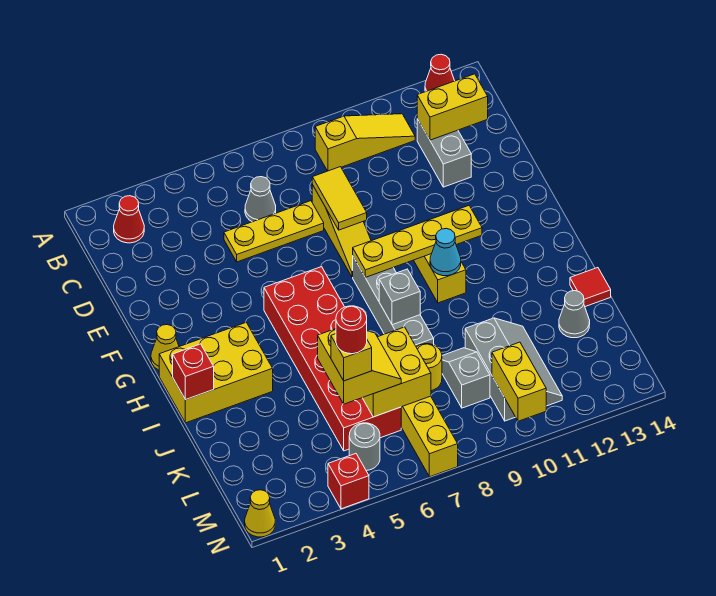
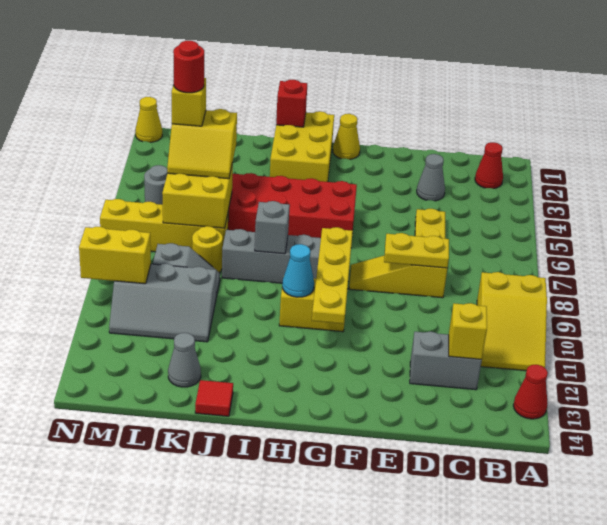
yellow slope B9:B11 level 1 top 9 -> yellow slope A9:B11 level 1 top 9
grey cone C6 level 1 -> grey cone D3 level 1
yellow brick C12:C13 level 2 -> yellow brick C12 level 2
yellow tile D8:E8 level 2 -> yellow plate D8:E8 level 2
red brick N4 level 1 -> none

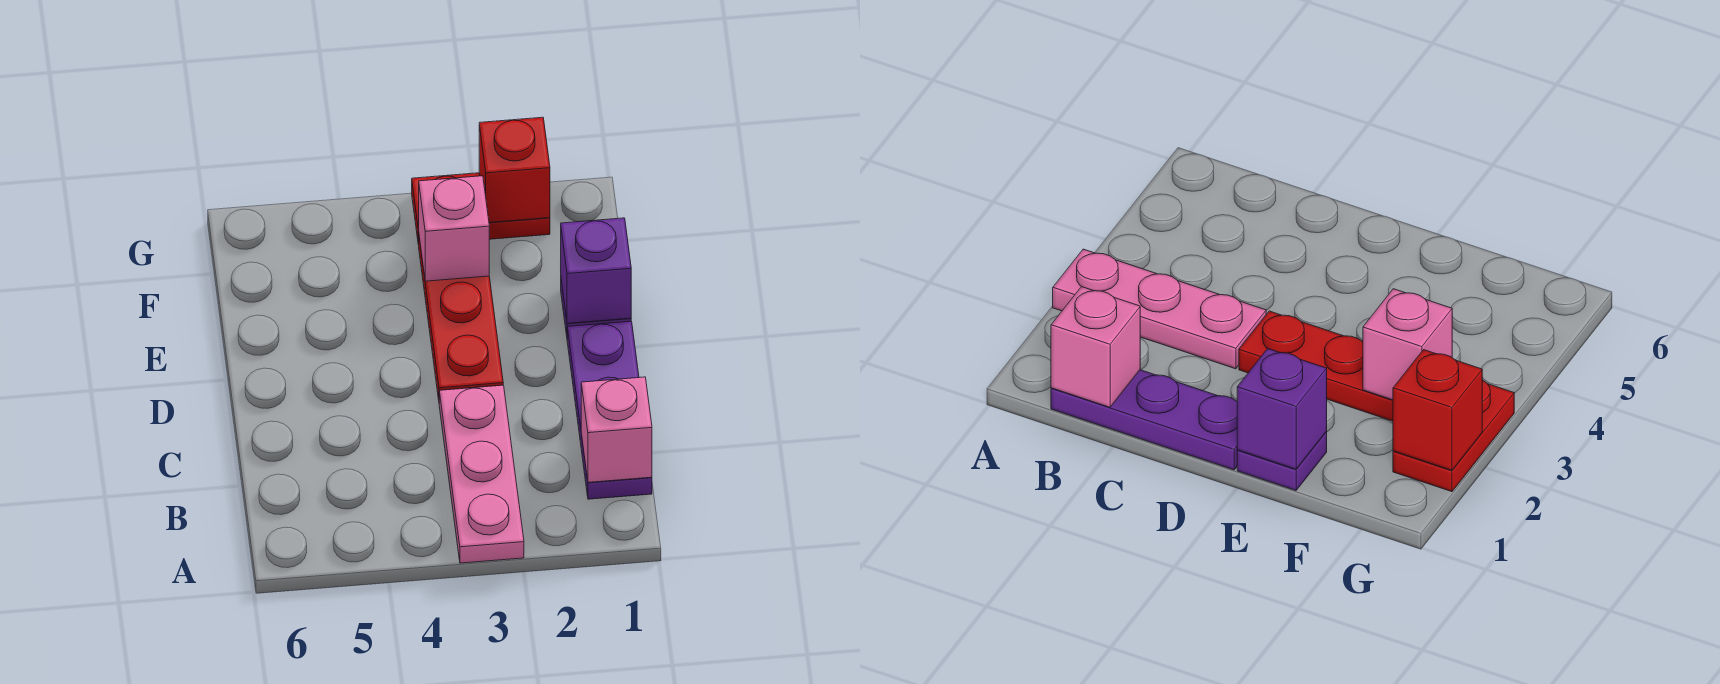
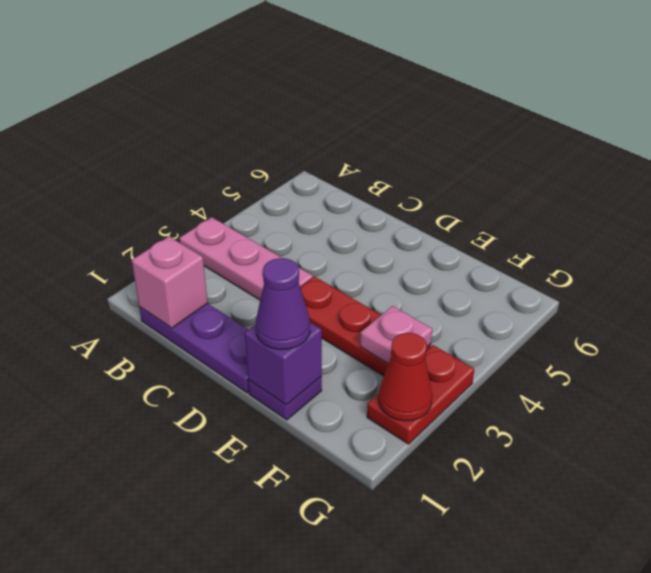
none -> purple cone E1 level 3
pink brick F3 level 2 -> pink plate F3 level 2
red brick G2 level 2 -> red cone G2 level 2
--------------------------------
_WHAT TO DO_
Your answer must contain the full data, repeated exactly, without pictures.

_RESULT BELOW_
yellow slope B9:B11 level 1 top 9 -> yellow slope A9:B11 level 1 top 9
grey cone C6 level 1 -> grey cone D3 level 1
yellow brick C12:C13 level 2 -> yellow brick C12 level 2
yellow tile D8:E8 level 2 -> yellow plate D8:E8 level 2
red brick N4 level 1 -> none

none -> purple cone E1 level 3
pink brick F3 level 2 -> pink plate F3 level 2
red brick G2 level 2 -> red cone G2 level 2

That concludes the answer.